- **To do**: Pull out every line of the material below that contains the string "Humdrum", and copy each one. Treat uppercase and lowercase letters as different.

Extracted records
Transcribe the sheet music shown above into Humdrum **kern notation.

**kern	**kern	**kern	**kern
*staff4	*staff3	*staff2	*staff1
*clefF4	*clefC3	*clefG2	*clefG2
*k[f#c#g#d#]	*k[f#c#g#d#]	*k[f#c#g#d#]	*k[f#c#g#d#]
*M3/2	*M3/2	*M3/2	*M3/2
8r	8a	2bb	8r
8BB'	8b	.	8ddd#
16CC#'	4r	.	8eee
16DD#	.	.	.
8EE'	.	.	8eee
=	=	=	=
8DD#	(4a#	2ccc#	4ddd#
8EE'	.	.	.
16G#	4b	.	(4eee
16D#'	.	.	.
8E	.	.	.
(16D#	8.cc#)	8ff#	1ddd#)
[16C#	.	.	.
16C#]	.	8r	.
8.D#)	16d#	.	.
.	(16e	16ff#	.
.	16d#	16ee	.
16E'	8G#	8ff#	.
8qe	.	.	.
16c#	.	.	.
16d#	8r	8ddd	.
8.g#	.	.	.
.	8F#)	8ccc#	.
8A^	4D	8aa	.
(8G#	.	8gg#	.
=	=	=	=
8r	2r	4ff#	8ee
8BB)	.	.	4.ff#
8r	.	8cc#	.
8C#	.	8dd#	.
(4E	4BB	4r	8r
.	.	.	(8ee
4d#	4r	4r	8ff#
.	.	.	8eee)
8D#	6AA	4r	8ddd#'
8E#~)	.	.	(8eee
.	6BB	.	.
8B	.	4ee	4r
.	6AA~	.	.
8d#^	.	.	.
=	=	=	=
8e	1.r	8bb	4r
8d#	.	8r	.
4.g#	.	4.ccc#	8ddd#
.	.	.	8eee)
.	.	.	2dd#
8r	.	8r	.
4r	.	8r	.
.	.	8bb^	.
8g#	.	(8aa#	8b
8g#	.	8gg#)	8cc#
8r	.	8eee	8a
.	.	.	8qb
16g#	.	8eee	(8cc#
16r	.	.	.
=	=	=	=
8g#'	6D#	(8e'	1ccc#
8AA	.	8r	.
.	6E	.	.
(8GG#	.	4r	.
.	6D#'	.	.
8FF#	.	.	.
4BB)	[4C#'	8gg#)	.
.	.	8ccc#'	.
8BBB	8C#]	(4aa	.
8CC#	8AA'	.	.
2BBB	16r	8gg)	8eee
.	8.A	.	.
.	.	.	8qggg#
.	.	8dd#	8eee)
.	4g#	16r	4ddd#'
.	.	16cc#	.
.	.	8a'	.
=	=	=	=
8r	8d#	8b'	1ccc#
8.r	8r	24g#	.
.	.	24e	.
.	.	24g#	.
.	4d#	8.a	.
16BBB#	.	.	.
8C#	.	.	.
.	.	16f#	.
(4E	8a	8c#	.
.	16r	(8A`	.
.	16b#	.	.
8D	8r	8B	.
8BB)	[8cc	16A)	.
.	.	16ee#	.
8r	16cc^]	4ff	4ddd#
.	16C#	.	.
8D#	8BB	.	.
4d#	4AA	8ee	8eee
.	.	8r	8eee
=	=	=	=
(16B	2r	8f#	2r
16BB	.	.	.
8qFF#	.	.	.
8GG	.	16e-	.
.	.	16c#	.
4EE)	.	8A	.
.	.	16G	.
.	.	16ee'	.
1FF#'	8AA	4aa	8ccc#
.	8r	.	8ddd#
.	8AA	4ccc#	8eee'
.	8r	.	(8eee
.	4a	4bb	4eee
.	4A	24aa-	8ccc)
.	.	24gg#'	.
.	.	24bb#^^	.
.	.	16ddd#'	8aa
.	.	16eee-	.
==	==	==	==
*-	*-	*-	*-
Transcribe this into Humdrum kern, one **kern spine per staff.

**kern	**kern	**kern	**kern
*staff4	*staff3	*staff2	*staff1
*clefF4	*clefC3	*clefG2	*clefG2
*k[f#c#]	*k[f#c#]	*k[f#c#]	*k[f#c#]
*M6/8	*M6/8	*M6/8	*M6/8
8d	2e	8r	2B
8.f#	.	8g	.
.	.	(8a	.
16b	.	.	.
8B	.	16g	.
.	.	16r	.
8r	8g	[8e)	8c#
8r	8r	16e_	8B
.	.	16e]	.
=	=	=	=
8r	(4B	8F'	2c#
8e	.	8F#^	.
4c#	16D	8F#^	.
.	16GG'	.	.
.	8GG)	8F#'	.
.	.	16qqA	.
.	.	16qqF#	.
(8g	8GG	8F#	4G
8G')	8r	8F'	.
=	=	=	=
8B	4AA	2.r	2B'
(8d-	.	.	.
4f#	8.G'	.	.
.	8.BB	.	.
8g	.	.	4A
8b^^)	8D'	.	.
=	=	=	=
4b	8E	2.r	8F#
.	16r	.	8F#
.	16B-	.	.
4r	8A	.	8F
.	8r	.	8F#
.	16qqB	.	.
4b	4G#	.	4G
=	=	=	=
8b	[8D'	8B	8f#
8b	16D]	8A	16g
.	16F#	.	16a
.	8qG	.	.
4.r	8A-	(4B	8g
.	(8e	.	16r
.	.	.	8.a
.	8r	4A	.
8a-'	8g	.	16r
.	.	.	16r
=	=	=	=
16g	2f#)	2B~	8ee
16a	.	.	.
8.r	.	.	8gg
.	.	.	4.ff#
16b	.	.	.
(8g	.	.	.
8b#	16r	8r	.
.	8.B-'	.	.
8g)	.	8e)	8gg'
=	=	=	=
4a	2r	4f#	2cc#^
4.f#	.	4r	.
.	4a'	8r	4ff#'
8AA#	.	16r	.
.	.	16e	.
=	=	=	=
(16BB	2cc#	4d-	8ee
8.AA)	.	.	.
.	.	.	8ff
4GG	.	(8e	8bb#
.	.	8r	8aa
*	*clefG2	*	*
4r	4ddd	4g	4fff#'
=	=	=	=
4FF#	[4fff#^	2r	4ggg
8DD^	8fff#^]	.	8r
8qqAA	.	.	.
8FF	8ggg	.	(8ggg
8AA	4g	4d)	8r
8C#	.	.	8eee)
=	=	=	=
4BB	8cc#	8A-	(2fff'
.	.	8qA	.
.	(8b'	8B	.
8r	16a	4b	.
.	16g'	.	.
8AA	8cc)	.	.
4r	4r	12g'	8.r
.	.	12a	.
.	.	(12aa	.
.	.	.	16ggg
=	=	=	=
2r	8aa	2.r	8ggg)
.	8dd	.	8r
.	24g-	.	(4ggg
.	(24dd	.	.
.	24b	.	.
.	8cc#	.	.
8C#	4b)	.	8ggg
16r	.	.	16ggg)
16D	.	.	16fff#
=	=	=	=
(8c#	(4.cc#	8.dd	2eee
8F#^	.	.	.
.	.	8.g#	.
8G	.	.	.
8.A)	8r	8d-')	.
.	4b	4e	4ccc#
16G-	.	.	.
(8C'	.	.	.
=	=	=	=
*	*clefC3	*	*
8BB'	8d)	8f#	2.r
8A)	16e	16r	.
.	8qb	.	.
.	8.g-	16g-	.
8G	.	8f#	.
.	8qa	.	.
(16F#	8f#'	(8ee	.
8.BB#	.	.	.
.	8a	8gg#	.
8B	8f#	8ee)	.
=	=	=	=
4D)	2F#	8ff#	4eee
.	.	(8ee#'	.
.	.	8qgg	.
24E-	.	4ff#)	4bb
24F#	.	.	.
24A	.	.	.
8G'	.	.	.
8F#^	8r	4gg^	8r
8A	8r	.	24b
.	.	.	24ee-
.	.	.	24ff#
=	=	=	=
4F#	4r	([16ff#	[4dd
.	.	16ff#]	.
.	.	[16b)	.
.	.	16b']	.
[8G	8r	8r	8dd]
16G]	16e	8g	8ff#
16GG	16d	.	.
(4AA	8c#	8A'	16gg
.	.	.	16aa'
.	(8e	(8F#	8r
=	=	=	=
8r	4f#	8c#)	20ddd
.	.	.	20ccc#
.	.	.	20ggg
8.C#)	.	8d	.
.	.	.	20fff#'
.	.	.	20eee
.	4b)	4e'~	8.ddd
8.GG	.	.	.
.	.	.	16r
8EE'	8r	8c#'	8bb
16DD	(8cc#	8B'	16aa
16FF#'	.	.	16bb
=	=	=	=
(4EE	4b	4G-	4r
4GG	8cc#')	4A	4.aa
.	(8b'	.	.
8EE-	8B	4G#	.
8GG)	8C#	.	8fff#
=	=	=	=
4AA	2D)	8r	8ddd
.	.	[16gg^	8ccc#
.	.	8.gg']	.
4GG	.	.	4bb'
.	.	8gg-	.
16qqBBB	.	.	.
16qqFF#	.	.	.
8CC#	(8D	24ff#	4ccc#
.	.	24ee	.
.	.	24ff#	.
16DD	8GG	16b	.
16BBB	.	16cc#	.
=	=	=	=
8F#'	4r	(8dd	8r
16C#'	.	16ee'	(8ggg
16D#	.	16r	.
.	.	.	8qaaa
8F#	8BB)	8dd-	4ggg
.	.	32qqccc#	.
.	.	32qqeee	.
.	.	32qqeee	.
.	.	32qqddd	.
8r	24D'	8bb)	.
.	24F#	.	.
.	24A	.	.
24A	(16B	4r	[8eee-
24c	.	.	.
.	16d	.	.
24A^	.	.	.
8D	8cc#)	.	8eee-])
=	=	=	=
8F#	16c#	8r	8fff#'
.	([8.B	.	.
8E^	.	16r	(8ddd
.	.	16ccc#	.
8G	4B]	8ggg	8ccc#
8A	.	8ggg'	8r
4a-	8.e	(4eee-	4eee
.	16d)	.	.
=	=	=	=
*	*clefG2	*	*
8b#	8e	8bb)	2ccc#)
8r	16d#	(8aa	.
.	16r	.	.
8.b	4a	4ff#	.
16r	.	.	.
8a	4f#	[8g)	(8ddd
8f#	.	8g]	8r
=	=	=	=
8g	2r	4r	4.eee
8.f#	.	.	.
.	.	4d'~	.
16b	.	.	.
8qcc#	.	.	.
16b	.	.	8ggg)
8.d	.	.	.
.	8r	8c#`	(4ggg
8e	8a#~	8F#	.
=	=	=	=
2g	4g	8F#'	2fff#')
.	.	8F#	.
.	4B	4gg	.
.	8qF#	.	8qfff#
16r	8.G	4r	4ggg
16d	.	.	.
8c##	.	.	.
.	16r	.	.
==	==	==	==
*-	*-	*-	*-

- **Response**:
Transcribe the sheet music shown above into Humdrum **kern notation.
Transcribe this into Humdrum kern, one **kern spine per staff.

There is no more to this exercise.